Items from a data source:
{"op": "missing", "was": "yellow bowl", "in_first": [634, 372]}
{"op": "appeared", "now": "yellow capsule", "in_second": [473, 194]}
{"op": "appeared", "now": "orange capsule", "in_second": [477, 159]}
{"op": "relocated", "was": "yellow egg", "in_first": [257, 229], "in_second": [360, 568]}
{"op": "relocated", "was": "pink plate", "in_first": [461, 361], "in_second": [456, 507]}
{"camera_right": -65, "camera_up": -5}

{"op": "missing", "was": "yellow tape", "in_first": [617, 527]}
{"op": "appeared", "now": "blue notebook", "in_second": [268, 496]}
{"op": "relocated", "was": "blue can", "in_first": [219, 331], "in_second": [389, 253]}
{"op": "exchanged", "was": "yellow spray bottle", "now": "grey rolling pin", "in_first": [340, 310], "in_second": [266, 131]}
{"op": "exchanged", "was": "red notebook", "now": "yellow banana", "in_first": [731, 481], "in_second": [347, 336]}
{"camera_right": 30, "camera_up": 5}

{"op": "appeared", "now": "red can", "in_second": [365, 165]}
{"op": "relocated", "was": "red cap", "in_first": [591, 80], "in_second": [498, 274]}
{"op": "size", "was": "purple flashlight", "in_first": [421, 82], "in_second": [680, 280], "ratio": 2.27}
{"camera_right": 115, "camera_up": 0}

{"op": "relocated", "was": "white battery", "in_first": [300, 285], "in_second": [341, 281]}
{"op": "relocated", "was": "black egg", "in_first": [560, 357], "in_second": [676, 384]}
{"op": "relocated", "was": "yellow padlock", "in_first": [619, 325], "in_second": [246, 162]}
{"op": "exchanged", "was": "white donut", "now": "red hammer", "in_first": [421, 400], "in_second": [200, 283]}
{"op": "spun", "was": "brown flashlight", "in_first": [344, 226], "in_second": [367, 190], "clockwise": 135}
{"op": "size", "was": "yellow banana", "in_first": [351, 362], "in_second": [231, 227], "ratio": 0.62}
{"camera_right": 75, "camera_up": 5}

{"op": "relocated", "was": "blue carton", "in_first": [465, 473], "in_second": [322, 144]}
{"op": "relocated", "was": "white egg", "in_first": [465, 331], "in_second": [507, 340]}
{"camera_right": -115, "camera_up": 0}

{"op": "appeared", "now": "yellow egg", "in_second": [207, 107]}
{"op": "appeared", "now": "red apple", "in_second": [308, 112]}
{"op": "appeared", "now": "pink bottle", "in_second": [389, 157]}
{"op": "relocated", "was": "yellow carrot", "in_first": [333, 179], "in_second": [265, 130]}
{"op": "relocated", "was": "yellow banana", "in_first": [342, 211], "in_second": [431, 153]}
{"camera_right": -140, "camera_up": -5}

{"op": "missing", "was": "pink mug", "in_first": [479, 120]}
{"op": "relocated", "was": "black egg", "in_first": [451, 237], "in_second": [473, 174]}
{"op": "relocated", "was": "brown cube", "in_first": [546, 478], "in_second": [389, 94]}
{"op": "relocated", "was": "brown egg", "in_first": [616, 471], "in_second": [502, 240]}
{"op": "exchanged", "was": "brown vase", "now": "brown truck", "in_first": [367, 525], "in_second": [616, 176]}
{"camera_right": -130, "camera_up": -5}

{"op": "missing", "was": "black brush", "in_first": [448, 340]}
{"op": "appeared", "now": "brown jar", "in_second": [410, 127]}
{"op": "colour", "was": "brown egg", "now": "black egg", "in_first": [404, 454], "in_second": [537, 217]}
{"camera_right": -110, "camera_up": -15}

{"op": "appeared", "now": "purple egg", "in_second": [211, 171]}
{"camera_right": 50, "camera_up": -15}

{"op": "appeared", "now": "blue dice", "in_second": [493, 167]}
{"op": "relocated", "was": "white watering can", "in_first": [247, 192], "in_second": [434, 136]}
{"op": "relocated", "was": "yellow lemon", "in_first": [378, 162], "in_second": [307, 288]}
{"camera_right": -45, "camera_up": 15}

Aim of the exercise:
All the records, as written, must be given again.

Answer to this task:
{"op": "missing", "was": "yellow bowl", "in_first": [634, 372]}
{"op": "appeared", "now": "yellow capsule", "in_second": [473, 194]}
{"op": "appeared", "now": "orange capsule", "in_second": [477, 159]}
{"op": "relocated", "was": "yellow egg", "in_first": [257, 229], "in_second": [360, 568]}
{"op": "relocated", "was": "pink plate", "in_first": [461, 361], "in_second": [456, 507]}
{"camera_right": -65, "camera_up": -5}

{"op": "missing", "was": "yellow tape", "in_first": [617, 527]}
{"op": "appeared", "now": "blue notebook", "in_second": [268, 496]}
{"op": "relocated", "was": "blue can", "in_first": [219, 331], "in_second": [389, 253]}
{"op": "exchanged", "was": "yellow spray bottle", "now": "grey rolling pin", "in_first": [340, 310], "in_second": [266, 131]}
{"op": "exchanged", "was": "red notebook", "now": "yellow banana", "in_first": [731, 481], "in_second": [347, 336]}
{"camera_right": 30, "camera_up": 5}

{"op": "appeared", "now": "red can", "in_second": [365, 165]}
{"op": "relocated", "was": "red cap", "in_first": [591, 80], "in_second": [498, 274]}
{"op": "size", "was": "purple flashlight", "in_first": [421, 82], "in_second": [680, 280], "ratio": 2.27}
{"camera_right": 115, "camera_up": 0}

{"op": "relocated", "was": "white battery", "in_first": [300, 285], "in_second": [341, 281]}
{"op": "relocated", "was": "black egg", "in_first": [560, 357], "in_second": [676, 384]}
{"op": "relocated", "was": "yellow padlock", "in_first": [619, 325], "in_second": [246, 162]}
{"op": "exchanged", "was": "white donut", "now": "red hammer", "in_first": [421, 400], "in_second": [200, 283]}
{"op": "spun", "was": "brown flashlight", "in_first": [344, 226], "in_second": [367, 190], "clockwise": 135}
{"op": "size", "was": "yellow banana", "in_first": [351, 362], "in_second": [231, 227], "ratio": 0.62}
{"camera_right": 75, "camera_up": 5}

{"op": "relocated", "was": "blue carton", "in_first": [465, 473], "in_second": [322, 144]}
{"op": "relocated", "was": "white egg", "in_first": [465, 331], "in_second": [507, 340]}
{"camera_right": -115, "camera_up": 0}

{"op": "appeared", "now": "yellow egg", "in_second": [207, 107]}
{"op": "appeared", "now": "red apple", "in_second": [308, 112]}
{"op": "appeared", "now": "pink bottle", "in_second": [389, 157]}
{"op": "relocated", "was": "yellow carrot", "in_first": [333, 179], "in_second": [265, 130]}
{"op": "relocated", "was": "yellow banana", "in_first": [342, 211], "in_second": [431, 153]}
{"camera_right": -140, "camera_up": -5}

{"op": "missing", "was": "pink mug", "in_first": [479, 120]}
{"op": "relocated", "was": "black egg", "in_first": [451, 237], "in_second": [473, 174]}
{"op": "relocated", "was": "brown cube", "in_first": [546, 478], "in_second": [389, 94]}
{"op": "relocated", "was": "brown egg", "in_first": [616, 471], "in_second": [502, 240]}
{"op": "exchanged", "was": "brown vase", "now": "brown truck", "in_first": [367, 525], "in_second": [616, 176]}
{"camera_right": -130, "camera_up": -5}

{"op": "missing", "was": "black brush", "in_first": [448, 340]}
{"op": "appeared", "now": "brown jar", "in_second": [410, 127]}
{"op": "colour", "was": "brown egg", "now": "black egg", "in_first": [404, 454], "in_second": [537, 217]}
{"camera_right": -110, "camera_up": -15}

{"op": "appeared", "now": "purple egg", "in_second": [211, 171]}
{"camera_right": 50, "camera_up": -15}

{"op": "appeared", "now": "blue dice", "in_second": [493, 167]}
{"op": "relocated", "was": "white watering can", "in_first": [247, 192], "in_second": [434, 136]}
{"op": "relocated", "was": "yellow lemon", "in_first": [378, 162], "in_second": [307, 288]}
{"camera_right": -45, "camera_up": 15}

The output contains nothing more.